**THE DATA:**
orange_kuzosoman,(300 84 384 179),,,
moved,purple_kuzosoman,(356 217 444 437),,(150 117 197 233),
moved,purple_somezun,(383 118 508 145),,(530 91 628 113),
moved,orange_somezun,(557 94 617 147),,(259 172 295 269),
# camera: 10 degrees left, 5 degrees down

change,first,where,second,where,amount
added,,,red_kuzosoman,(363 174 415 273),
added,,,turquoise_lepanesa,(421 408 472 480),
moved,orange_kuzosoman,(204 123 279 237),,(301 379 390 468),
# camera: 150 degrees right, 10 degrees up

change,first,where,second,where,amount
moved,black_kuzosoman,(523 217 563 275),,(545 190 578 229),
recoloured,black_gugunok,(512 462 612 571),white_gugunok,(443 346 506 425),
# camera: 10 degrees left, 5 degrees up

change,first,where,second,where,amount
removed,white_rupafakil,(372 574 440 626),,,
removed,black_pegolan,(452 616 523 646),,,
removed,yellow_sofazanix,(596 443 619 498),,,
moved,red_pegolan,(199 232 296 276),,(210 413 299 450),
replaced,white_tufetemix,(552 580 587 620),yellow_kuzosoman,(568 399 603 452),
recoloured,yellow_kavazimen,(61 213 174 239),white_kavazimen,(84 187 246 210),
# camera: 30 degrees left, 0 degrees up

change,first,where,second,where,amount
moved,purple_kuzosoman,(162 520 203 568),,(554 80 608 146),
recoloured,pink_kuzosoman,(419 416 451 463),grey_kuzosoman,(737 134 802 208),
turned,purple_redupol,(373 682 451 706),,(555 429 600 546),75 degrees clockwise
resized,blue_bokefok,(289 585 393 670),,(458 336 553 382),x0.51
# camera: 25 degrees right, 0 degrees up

**TASK ITEM:** All records shown above are to be output exactly.

**SOLUTION TO THIS PROBLEM:**
orange_kuzosoman,(300 84 384 179),,,
moved,purple_kuzosoman,(356 217 444 437),,(150 117 197 233),
moved,purple_somezun,(383 118 508 145),,(530 91 628 113),
moved,orange_somezun,(557 94 617 147),,(259 172 295 269),
# camera: 10 degrees left, 5 degrees down

change,first,where,second,where,amount
added,,,red_kuzosoman,(363 174 415 273),
added,,,turquoise_lepanesa,(421 408 472 480),
moved,orange_kuzosoman,(204 123 279 237),,(301 379 390 468),
# camera: 150 degrees right, 10 degrees up

change,first,where,second,where,amount
moved,black_kuzosoman,(523 217 563 275),,(545 190 578 229),
recoloured,black_gugunok,(512 462 612 571),white_gugunok,(443 346 506 425),
# camera: 10 degrees left, 5 degrees up

change,first,where,second,where,amount
removed,white_rupafakil,(372 574 440 626),,,
removed,black_pegolan,(452 616 523 646),,,
removed,yellow_sofazanix,(596 443 619 498),,,
moved,red_pegolan,(199 232 296 276),,(210 413 299 450),
replaced,white_tufetemix,(552 580 587 620),yellow_kuzosoman,(568 399 603 452),
recoloured,yellow_kavazimen,(61 213 174 239),white_kavazimen,(84 187 246 210),
# camera: 30 degrees left, 0 degrees up

change,first,where,second,where,amount
moved,purple_kuzosoman,(162 520 203 568),,(554 80 608 146),
recoloured,pink_kuzosoman,(419 416 451 463),grey_kuzosoman,(737 134 802 208),
turned,purple_redupol,(373 682 451 706),,(555 429 600 546),75 degrees clockwise
resized,blue_bokefok,(289 585 393 670),,(458 336 553 382),x0.51
# camera: 25 degrees right, 0 degrees up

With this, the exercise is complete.